**Data**
>> START
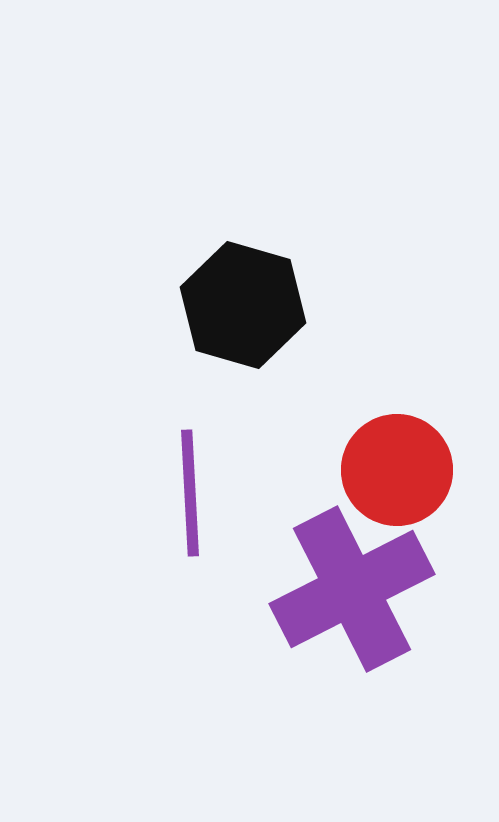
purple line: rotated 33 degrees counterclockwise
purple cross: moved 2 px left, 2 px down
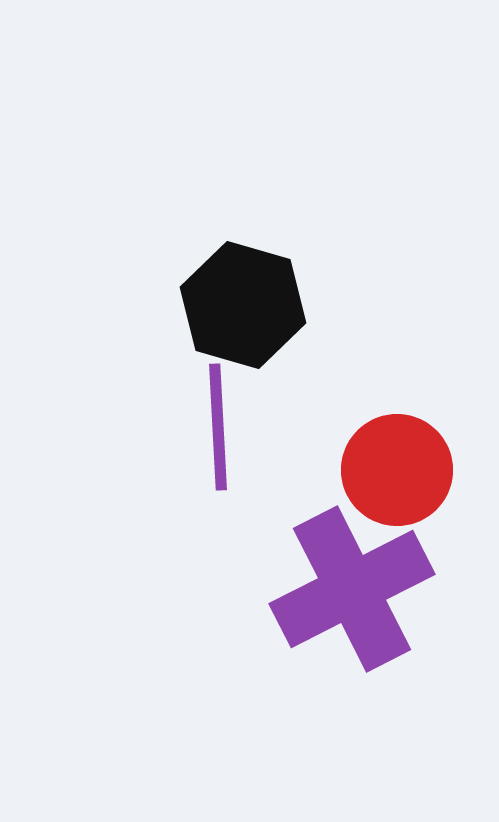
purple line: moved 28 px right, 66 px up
>> END
>> START
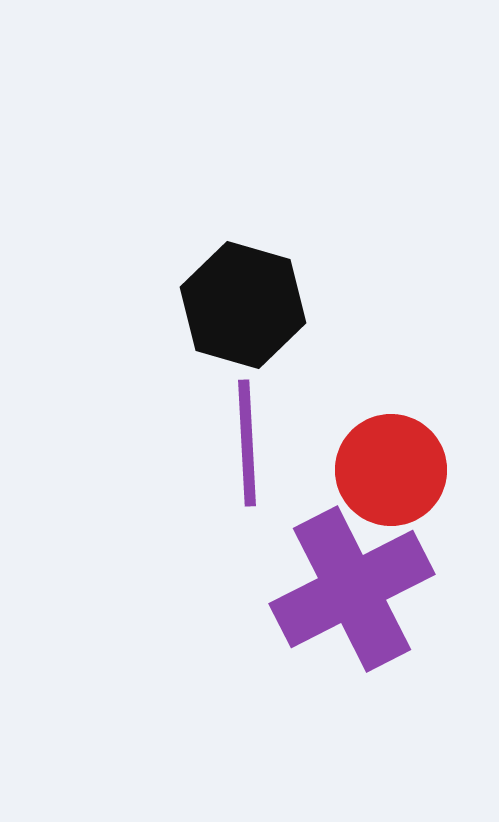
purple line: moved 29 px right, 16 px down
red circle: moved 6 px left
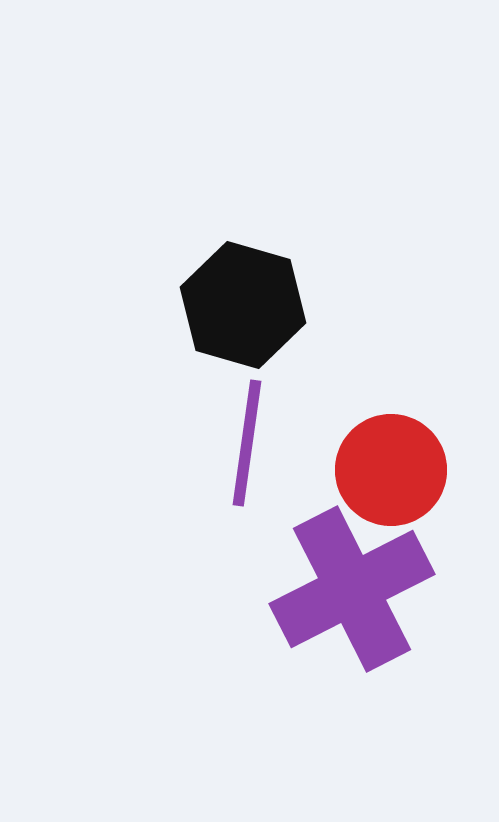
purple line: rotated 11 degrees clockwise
>> END
**Your task**
Determine how many lines in the records include the string "left". Reply with that number alone.

**Task output**
2